*** Opening Provided records ***
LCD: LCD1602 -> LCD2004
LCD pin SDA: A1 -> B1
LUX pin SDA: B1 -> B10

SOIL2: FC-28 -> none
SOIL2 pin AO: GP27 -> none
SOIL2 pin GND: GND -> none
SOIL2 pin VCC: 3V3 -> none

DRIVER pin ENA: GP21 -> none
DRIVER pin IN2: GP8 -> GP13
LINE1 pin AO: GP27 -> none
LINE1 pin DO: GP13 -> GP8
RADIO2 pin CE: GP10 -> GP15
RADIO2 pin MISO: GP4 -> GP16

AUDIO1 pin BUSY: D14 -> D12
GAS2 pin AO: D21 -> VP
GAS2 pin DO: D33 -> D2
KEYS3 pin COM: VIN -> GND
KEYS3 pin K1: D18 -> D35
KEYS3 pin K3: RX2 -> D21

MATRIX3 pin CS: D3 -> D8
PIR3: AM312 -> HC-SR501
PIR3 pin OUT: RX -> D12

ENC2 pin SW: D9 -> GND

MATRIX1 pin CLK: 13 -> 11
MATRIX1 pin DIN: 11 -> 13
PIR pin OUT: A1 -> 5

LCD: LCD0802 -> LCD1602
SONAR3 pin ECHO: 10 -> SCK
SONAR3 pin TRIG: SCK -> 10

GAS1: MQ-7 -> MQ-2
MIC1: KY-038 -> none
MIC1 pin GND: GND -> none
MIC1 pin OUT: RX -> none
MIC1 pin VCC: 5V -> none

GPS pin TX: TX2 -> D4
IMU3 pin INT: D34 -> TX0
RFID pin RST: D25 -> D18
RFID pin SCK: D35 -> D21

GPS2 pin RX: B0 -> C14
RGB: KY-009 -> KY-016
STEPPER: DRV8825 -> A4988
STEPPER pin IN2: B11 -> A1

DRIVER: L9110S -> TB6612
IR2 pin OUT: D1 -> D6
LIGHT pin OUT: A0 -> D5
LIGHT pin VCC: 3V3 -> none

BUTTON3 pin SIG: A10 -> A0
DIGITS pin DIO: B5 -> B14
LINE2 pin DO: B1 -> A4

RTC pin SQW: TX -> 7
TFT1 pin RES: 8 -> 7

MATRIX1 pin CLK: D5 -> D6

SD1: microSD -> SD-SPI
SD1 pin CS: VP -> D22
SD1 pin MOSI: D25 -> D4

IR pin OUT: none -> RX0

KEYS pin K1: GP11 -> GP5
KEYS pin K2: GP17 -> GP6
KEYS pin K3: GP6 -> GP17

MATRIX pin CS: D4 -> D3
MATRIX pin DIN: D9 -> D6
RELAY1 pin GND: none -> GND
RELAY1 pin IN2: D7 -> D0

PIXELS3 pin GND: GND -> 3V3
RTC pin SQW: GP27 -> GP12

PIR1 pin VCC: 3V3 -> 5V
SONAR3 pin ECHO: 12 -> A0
*** Closing Provided records ***
▶ [What needs to be done] Extract all lines from the data in which "ECHO" is found.

▶ [Response for this exercise]
SONAR3 pin ECHO: 10 -> SCK
SONAR3 pin ECHO: 12 -> A0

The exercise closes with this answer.